- _Work order_
If an entry holds a picture, leave the picture out and copy the rest of the listing exactly.

- _Exercise input_
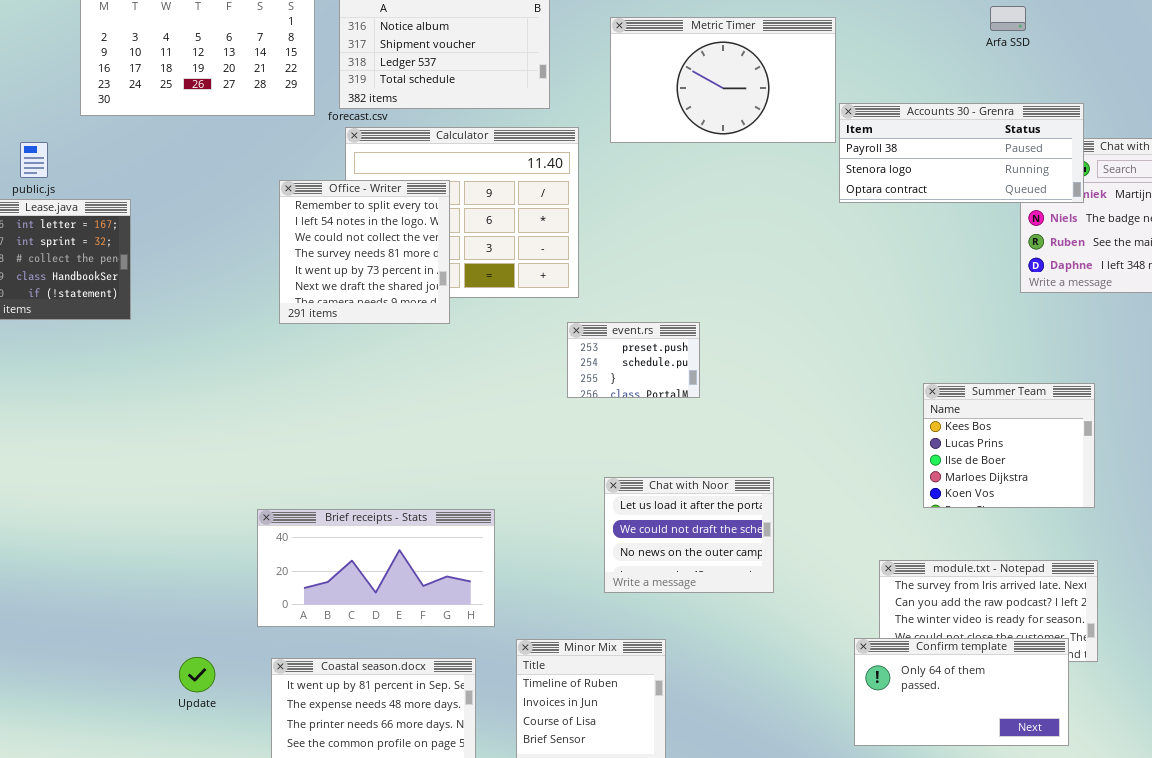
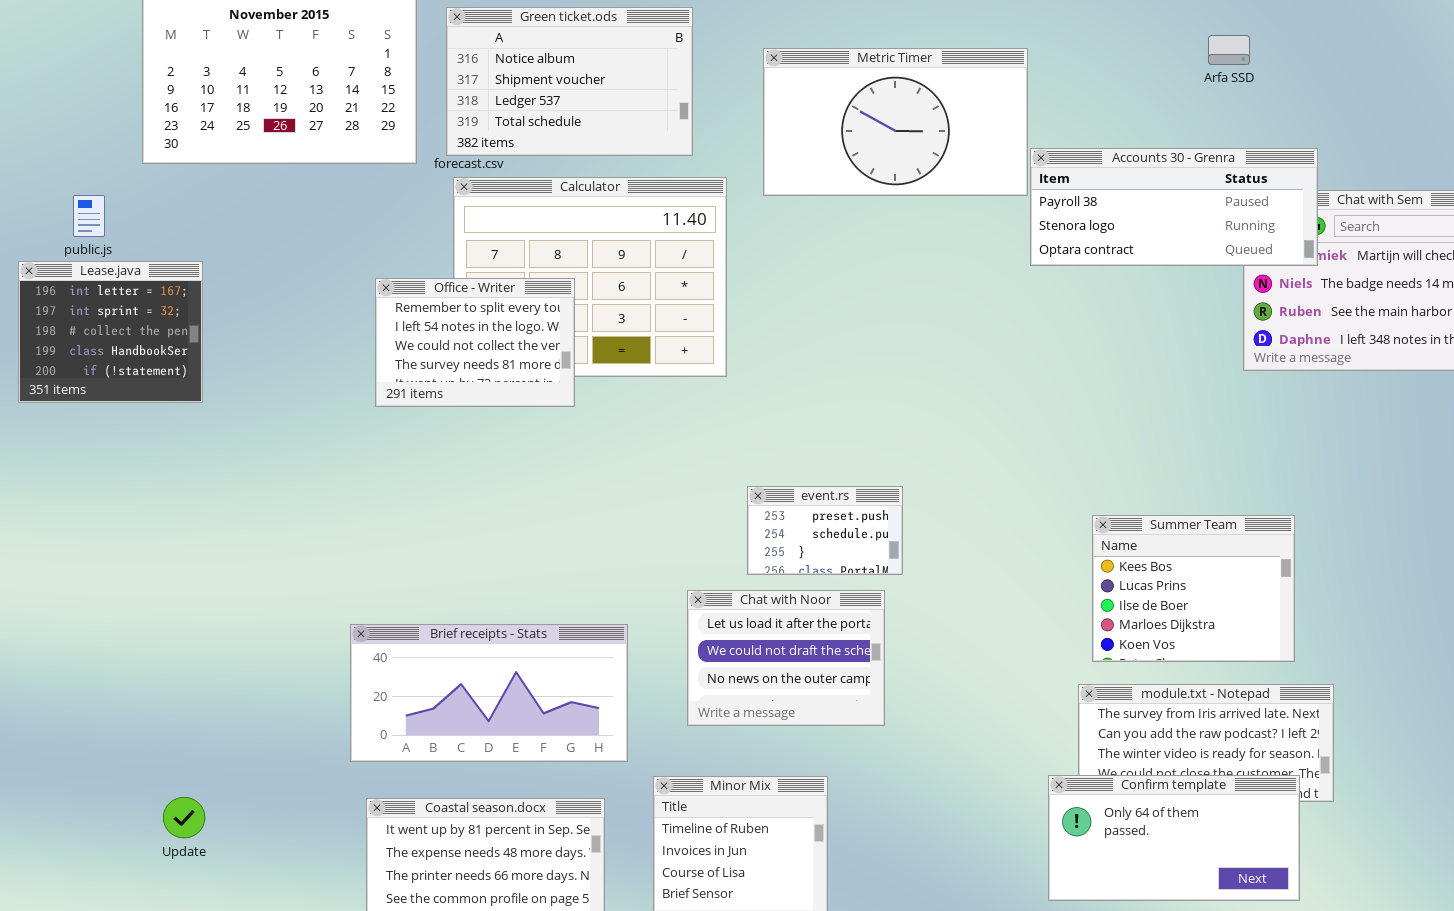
Office - Writer: [279,180,450,324] -> [375,278,575,407], resized
event.rs: [567,322,700,398] -> [747,486,903,575], moved
Summer Team: [923,383,1095,508] -> [1092,515,1295,662], moved
Chat with Noor: [604,477,774,593] -> [687,590,885,726], moved
Update: [179,657,215,692] -> [163,797,205,838], moved

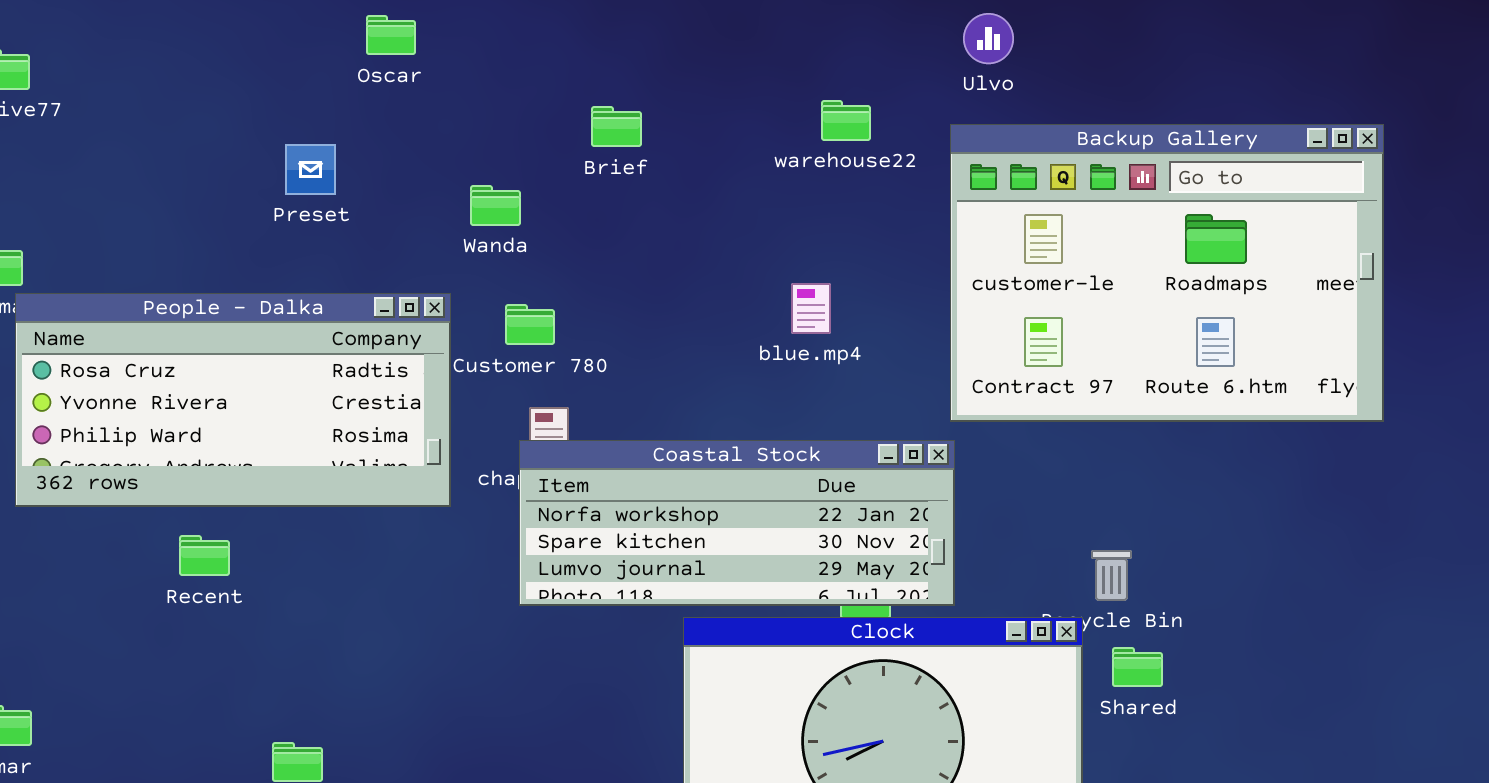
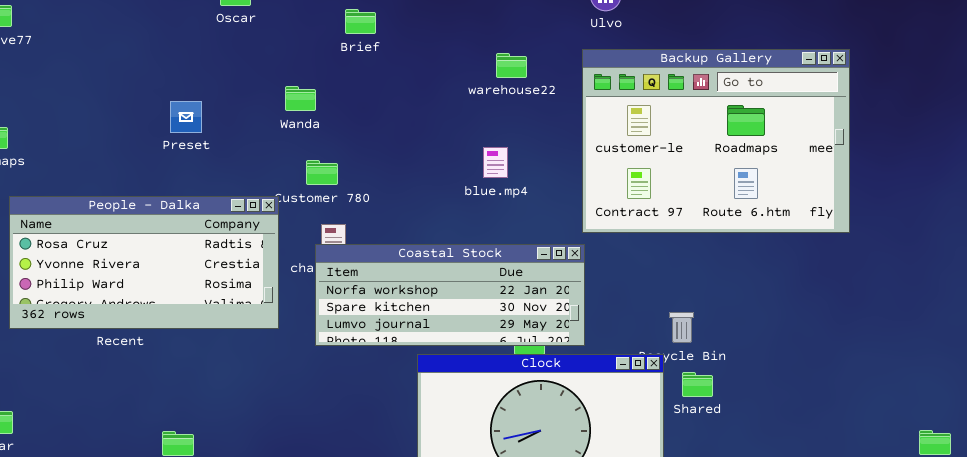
warehouse22: [821,100,871,141] -> [496,53,527,78], moved
Brief: [591,106,642,147] -> [345,9,376,34], moved
Preset: [285,144,336,195] -> [170,101,202,133], moved
People - Dalka: [15,293,451,507] -> [9,196,279,329], moved

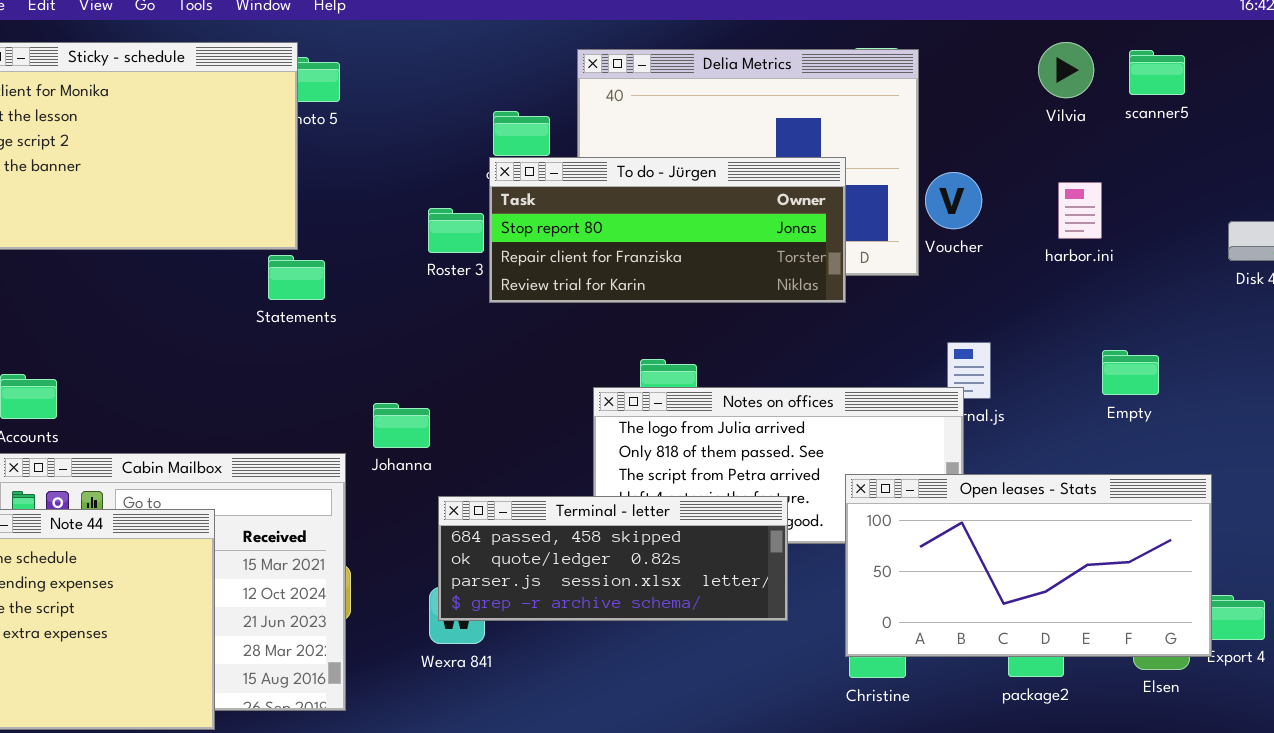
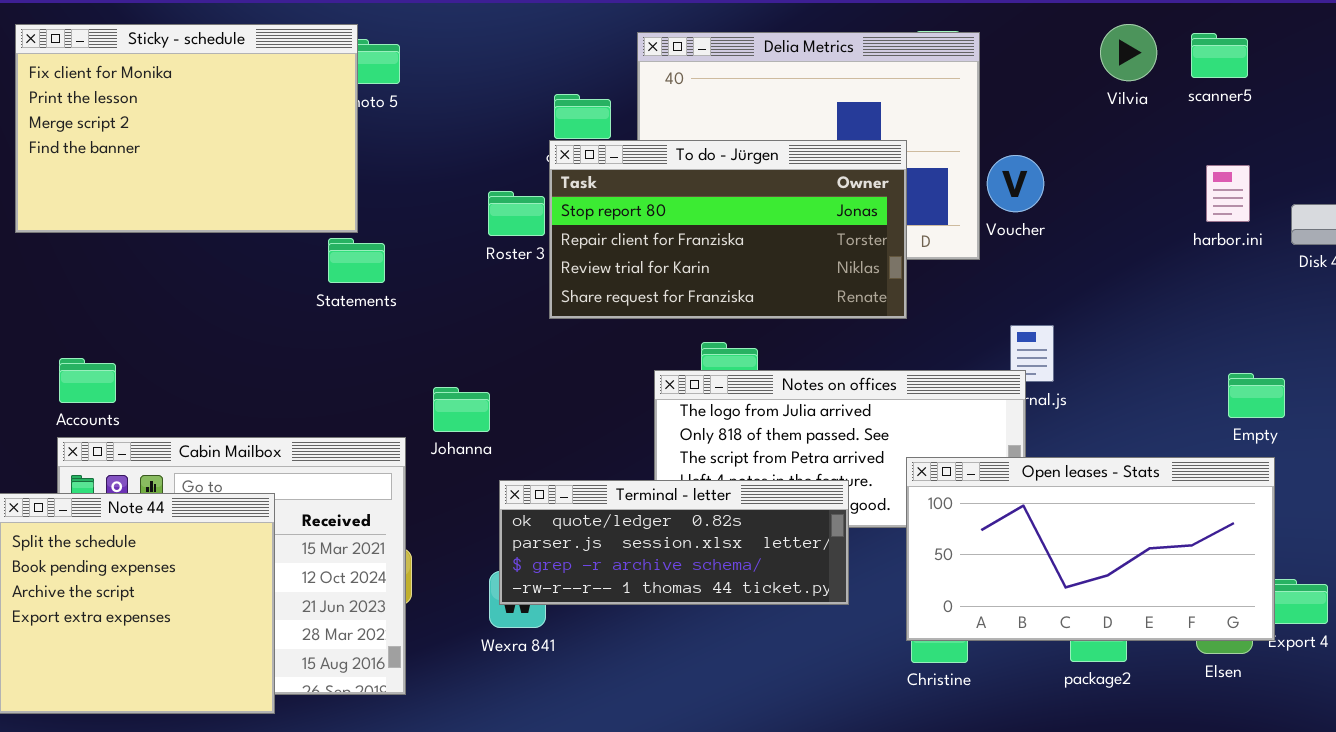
To do - Jürgen: [489,157,846,303] -> [549,140,907,319], resized
harbor.ini: [1058,182,1102,239] -> [1206,165,1250,222], moved
Empty: [1102,350,1159,395] -> [1228,373,1285,418], moved
Terminal - letter: [438,496,788,621] -> [499,480,849,605], scrolled down 1 row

- _Exercise response_
Office - Writer: [279,180,450,324] -> [375,278,575,407], resized
event.rs: [567,322,700,398] -> [747,486,903,575], moved
Summer Team: [923,383,1095,508] -> [1092,515,1295,662], moved
Chat with Noor: [604,477,774,593] -> [687,590,885,726], moved
Update: [179,657,215,692] -> [163,797,205,838], moved

warehouse22: [821,100,871,141] -> [496,53,527,78], moved
Brief: [591,106,642,147] -> [345,9,376,34], moved
Preset: [285,144,336,195] -> [170,101,202,133], moved
People - Dalka: [15,293,451,507] -> [9,196,279,329], moved

To do - Jürgen: [489,157,846,303] -> [549,140,907,319], resized
harbor.ini: [1058,182,1102,239] -> [1206,165,1250,222], moved
Empty: [1102,350,1159,395] -> [1228,373,1285,418], moved
Terminal - letter: [438,496,788,621] -> [499,480,849,605], scrolled down 1 row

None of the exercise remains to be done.